─── Entries provided ───

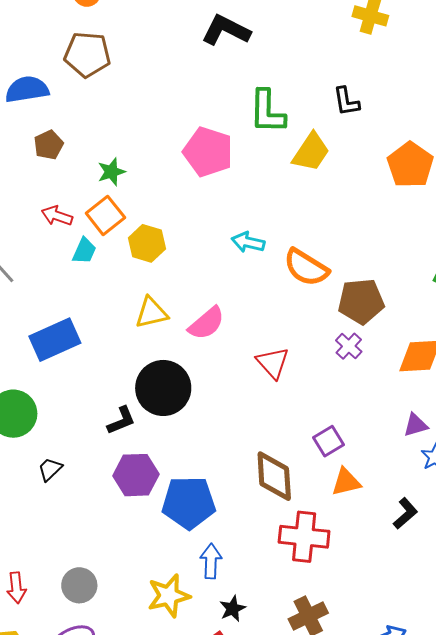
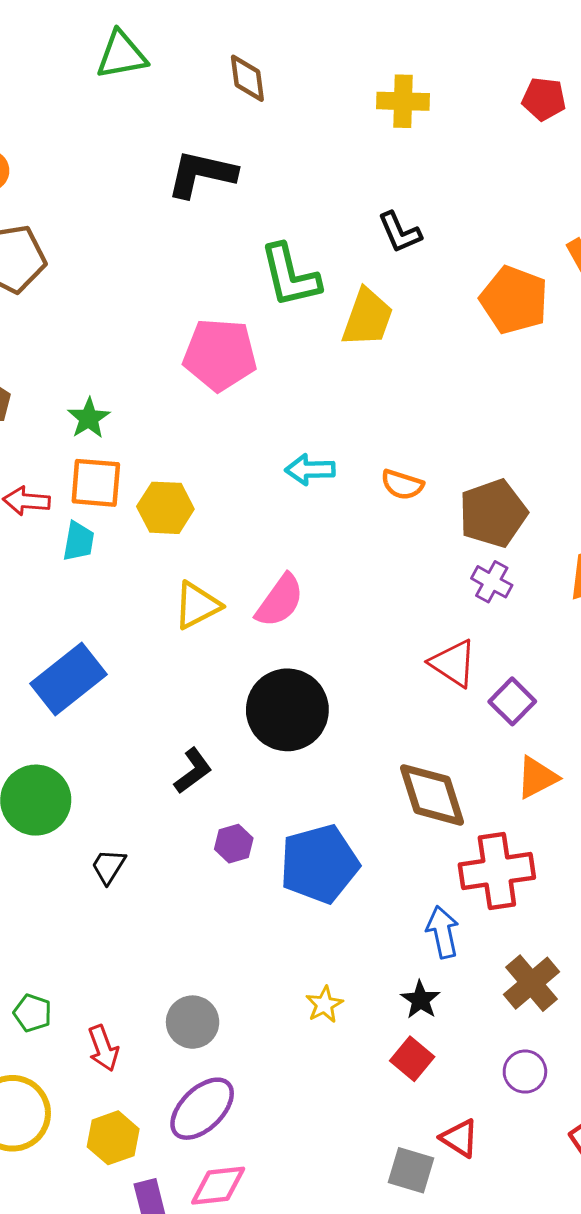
orange square: (105, 215) -> (96, 483), turned -33
orange semicircle: (306, 267) -> (402, 485), size x0.6
red triangle: (273, 363) -> (453, 663), moved
black circle: (163, 388) -> (287, 710), moved
purple square: (328, 441) -> (512, 701), moved
purple hexagon: (136, 475) -> (234, 844), size x0.6
blue arrow: (211, 561) -> (443, 932), moved
yellow star: (169, 596) -> (324, 1005), size x0.6

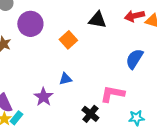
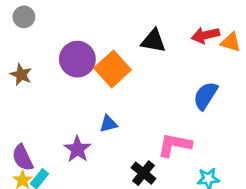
purple circle: (30, 24) -> (77, 59), moved
orange square: (68, 40) -> (113, 69), size x1.4

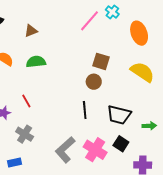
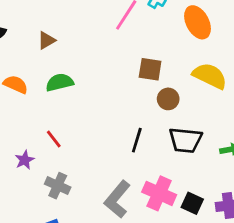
brown circle: (94, 82) -> (168, 99), moved
black line: (85, 110) -> (137, 140), turned 30
black square: (121, 144) -> (192, 203), moved

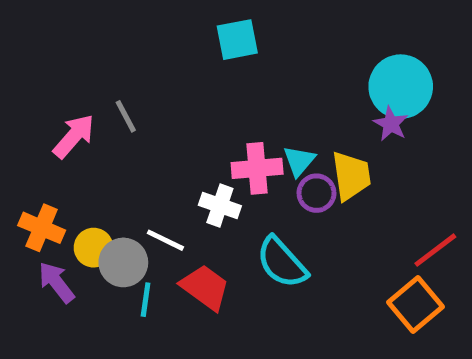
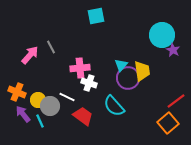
purple star: (391, 124) -> (173, 50), moved
pink cross: (257, 168) -> (80, 68), moved
purple circle: (316, 193) -> (128, 78), size x1.5
cyan line: (146, 300) -> (40, 121), moved, turned -32

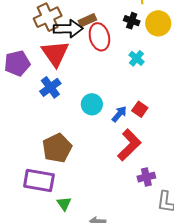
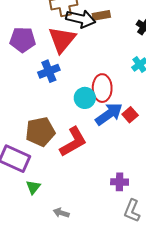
red ellipse: (99, 37) -> (102, 88), moved
blue arrow: (119, 114) -> (109, 114), size x1.6
red L-shape: (129, 145) -> (73, 142), moved

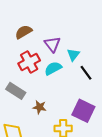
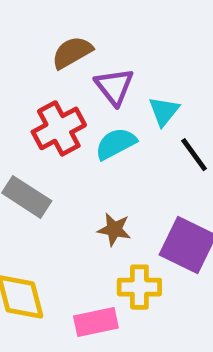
brown semicircle: (24, 32) -> (72, 52), moved
brown star: (40, 107) -> (114, 229), moved

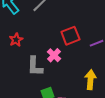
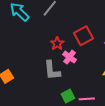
red star: (16, 40) -> (57, 44), moved

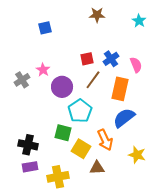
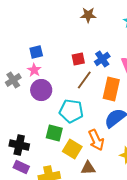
blue square: (45, 28) -> (36, 52), moved
purple circle: (62, 87) -> (41, 90), moved
cyan pentagon: (80, 111) -> (71, 111), turned -30
purple rectangle: (30, 167) -> (21, 167), turned 35

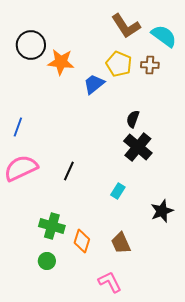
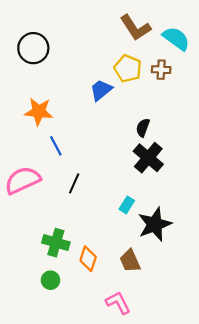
orange star: (61, 62) -> (39, 112), moved
blue line: (18, 127) -> (56, 146), moved, turned -48
black star: (162, 211) -> (155, 224), moved, size x1.4

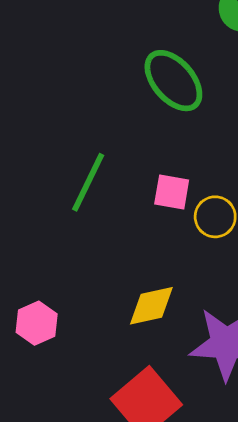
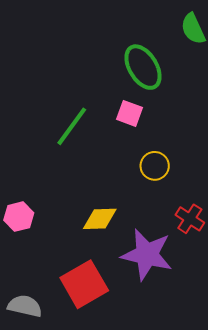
pink square: (172, 192) -> (129, 113), moved

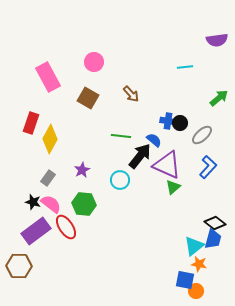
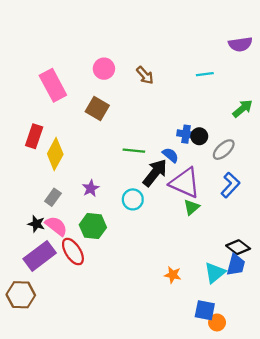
brown arrow: (131, 94) -> (145, 75), moved
orange star: (199, 264) -> (173, 275), moved

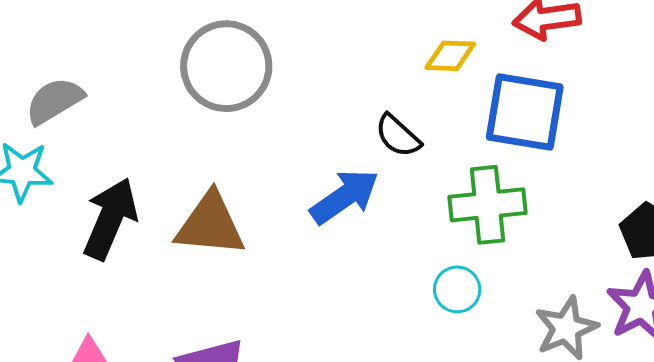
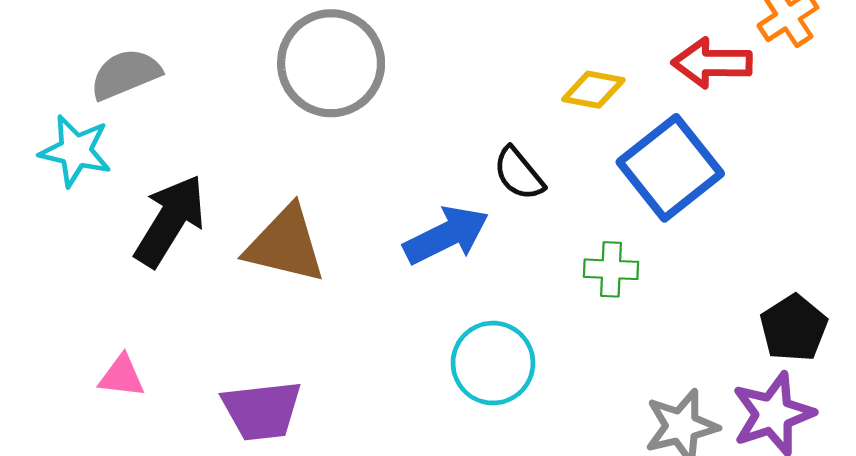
blue square: (525, 112) -> (670, 168), turned 34
green cross: (488, 205) -> (611, 269), size x0.6
cyan circle: (457, 289) -> (493, 363), moved, size x1.5

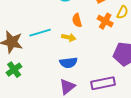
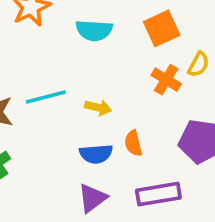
orange semicircle: (77, 20) -> (133, 143), moved

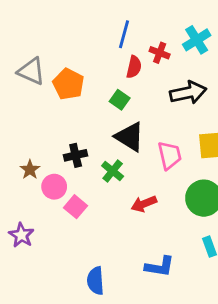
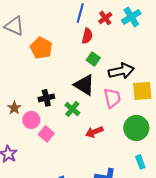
red cross: (160, 53) -> (105, 18), moved, turned 32
gray triangle: (31, 71) -> (14, 26), moved
black arrow: (188, 93) -> (121, 71), moved
green square: (120, 100) -> (93, 59), moved

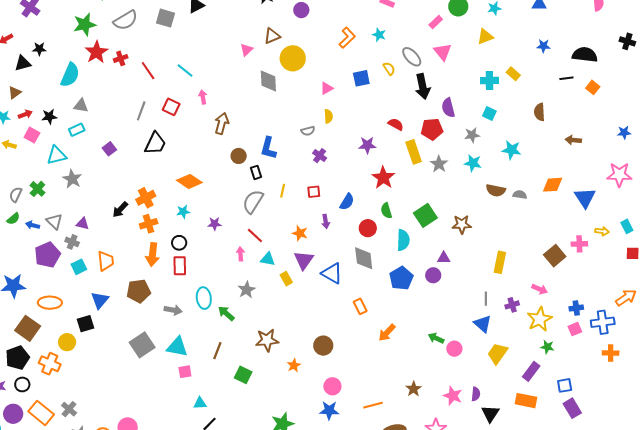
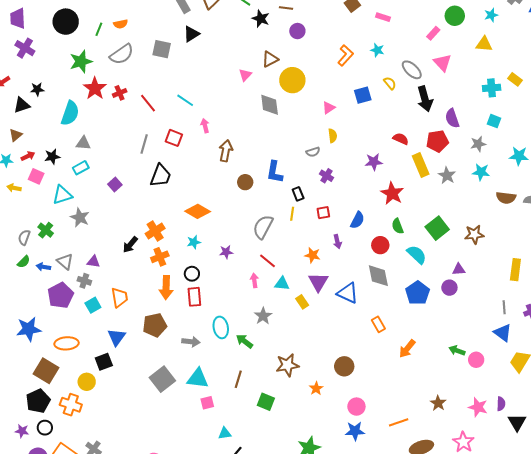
yellow triangle: (485, 37) -> (484, 44), turned 30
black rectangle: (256, 172) -> (298, 194), moved
cyan semicircle: (403, 240) -> (417, 255), turned -45

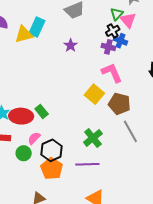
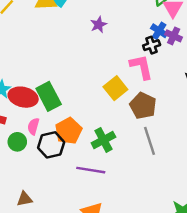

───

In the records above, find the line containing "red star: (16, 40) -> (57, 44), moved" and the line containing "orange star: (61, 62) -> (39, 112), moved", then give both of them again word for word along with every line between. Omit any pictures.

- **Task answer**
red star: (16, 40) -> (57, 44), moved

blue square: (45, 28) -> (36, 52), moved
purple circle: (62, 87) -> (41, 90), moved
cyan pentagon: (80, 111) -> (71, 111), turned -30
purple rectangle: (30, 167) -> (21, 167), turned 35

orange star: (61, 62) -> (39, 112), moved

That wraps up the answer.